- _Stated exercise_: Could you convert the part of the material that opens with the line containing "Taras [136, 145]" and closes with the line containing "(772, 819).", both of those lines included, into a JSON list of strings with one string per line and blank lines omitted?

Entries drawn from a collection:

================================

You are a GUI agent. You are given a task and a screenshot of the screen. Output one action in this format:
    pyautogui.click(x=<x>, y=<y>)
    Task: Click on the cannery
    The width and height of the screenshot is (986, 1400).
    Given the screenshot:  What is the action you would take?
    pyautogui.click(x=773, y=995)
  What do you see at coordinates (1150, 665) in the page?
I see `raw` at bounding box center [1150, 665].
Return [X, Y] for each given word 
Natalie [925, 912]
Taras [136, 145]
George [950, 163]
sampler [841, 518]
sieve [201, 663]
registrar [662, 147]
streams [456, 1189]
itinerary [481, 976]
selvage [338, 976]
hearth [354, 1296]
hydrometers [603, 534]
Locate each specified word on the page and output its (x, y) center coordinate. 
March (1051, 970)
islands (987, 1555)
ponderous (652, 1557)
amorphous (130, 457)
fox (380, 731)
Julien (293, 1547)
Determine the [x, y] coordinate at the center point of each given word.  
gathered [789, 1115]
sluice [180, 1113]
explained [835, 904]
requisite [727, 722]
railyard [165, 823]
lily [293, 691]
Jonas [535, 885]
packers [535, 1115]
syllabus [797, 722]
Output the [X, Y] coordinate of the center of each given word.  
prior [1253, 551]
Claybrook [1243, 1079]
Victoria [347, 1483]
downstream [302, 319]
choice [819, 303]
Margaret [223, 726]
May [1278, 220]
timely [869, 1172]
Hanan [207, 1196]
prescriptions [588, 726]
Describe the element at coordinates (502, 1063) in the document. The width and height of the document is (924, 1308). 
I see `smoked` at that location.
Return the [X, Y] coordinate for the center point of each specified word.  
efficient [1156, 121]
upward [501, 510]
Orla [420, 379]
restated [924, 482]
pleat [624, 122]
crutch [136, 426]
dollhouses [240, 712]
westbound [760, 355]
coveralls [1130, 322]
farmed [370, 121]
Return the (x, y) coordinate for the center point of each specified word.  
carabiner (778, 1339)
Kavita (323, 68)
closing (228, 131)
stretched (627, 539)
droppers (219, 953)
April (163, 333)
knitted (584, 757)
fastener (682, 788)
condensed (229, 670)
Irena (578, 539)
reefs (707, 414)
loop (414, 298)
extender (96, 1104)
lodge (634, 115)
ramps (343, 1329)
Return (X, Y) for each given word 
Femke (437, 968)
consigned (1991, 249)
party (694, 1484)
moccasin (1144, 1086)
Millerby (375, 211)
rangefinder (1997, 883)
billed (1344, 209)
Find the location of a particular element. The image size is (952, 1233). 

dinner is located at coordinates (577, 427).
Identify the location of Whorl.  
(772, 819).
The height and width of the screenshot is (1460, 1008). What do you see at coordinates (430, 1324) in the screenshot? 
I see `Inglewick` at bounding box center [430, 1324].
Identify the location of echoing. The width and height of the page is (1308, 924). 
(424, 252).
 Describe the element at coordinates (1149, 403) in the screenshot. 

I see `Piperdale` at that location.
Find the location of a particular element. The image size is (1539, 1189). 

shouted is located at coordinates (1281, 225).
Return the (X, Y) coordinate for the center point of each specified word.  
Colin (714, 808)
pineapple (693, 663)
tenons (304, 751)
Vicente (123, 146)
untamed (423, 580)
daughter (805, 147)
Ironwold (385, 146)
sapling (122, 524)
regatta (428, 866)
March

================================

- _Written response_:
[
  "Taras [136, 145]",
  "George [950, 163]",
  "sampler [841, 518]",
  "sieve [201, 663]",
  "registrar [662, 147]",
  "streams [456, 1189]",
  "itinerary [481, 976]",
  "selvage [338, 976]",
  "hearth [354, 1296]",
  "hydrometers [603, 534]",
  "Locate each specified word on the page and output its (x, y) center coordinate. ",
  "March (1051, 970)",
  "islands (987, 1555)",
  "ponderous (652, 1557)",
  "amorphous (130, 457)",
  "fox (380, 731)",
  "Julien (293, 1547)",
  "Determine the [x, y] coordinate at the center point of each given word.  ",
  "gathered [789, 1115]",
  "sluice [180, 1113]",
  "explained [835, 904]",
  "requisite [727, 722]",
  "railyard [165, 823]",
  "lily [293, 691]",
  "Jonas [535, 885]",
  "packers [535, 1115]",
  "syllabus [797, 722]",
  "Output the [X, Y] coordinate of the center of each given word.  ",
  "prior [1253, 551]",
  "Claybrook [1243, 1079]",
  "Victoria [347, 1483]",
  "downstream [302, 319]",
  "choice [819, 303]",
  "Margaret [223, 726]",
  "May [1278, 220]",
  "timely [869, 1172]",
  "Hanan [207, 1196]",
  "prescriptions [588, 726]",
  "Describe the element at coordinates (502, 1063) in the document. The width and height of the document is (924, 1308). ",
  "I see `smoked` at that location.",
  "Return the [X, Y] coordinate for the center point of each specified word.  ",
  "efficient [1156, 121]",
  "upward [501, 510]",
  "Orla [420, 379]",
  "restated [924, 482]",
  "pleat [624, 122]",
  "crutch [136, 426]",
  "dollhouses [240, 712]",
  "westbound [760, 355]",
  "coveralls [1130, 322]",
  "farmed [370, 121]",
  "Return the (x, y) coordinate for the center point of each specified word.  ",
  "carabiner (778, 1339)",
  "Kavita (323, 68)",
  "closing (228, 131)",
  "stretched (627, 539)",
  "droppers (219, 953)",
  "April (163, 333)",
  "knitted (584, 757)",
  "fastener (682, 788)",
  "condensed (229, 670)",
  "Irena (578, 539)",
  "reefs (707, 414)",
  "loop (414, 298)",
  "extender (96, 1104)",
  "lodge (634, 115)",
  "ramps (343, 1329)",
  "Return (X, Y) for each given word ",
  "Femke (437, 968)",
  "consigned (1991, 249)",
  "party (694, 1484)",
  "moccasin (1144, 1086)",
  "Millerby (375, 211)",
  "rangefinder (1997, 883)",
  "billed (1344, 209)",
  "Find the location of a particular element. The image size is (952, 1233). ",
  "dinner is located at coordinates (577, 427).",
  "Identify the location of Whorl.  ",
  "(772, 819)."
]